■ EXERCISE: Repeat everything in the data exactly except images.
BEGIN GIVEN MATERIAL
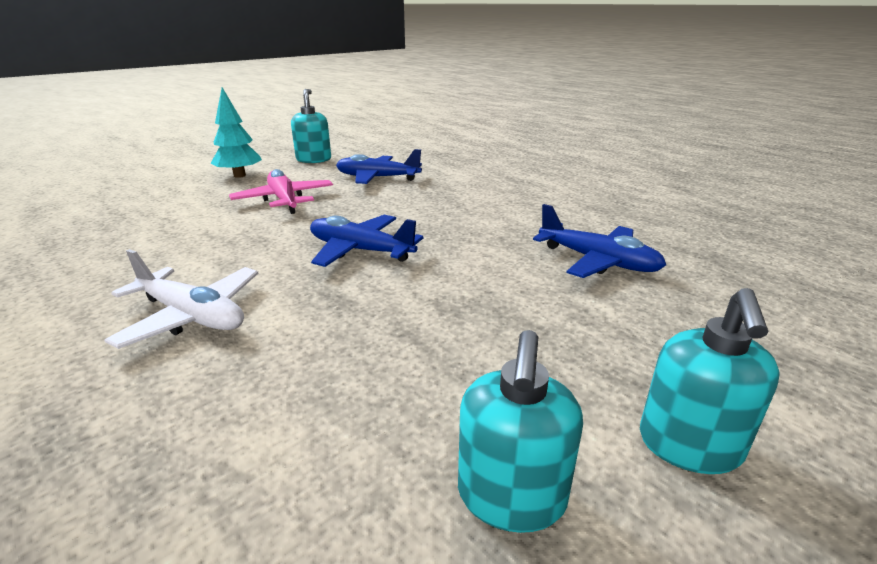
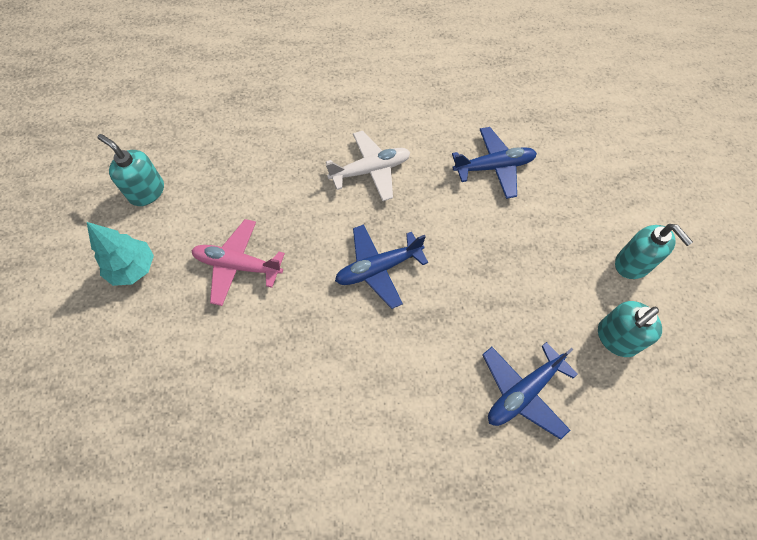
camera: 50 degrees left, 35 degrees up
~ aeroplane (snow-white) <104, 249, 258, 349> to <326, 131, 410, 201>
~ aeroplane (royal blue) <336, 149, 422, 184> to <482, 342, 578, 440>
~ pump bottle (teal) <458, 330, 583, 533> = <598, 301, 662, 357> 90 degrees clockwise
END GIVEN MATERIAL
■ YOUR RESPONSE:
camera: 50 degrees left, 35 degrees up
~ aeroplane (snow-white) <104, 249, 258, 349> to <326, 131, 410, 201>
~ aeroplane (royal blue) <336, 149, 422, 184> to <482, 342, 578, 440>
~ pump bottle (teal) <458, 330, 583, 533> = <598, 301, 662, 357> 90 degrees clockwise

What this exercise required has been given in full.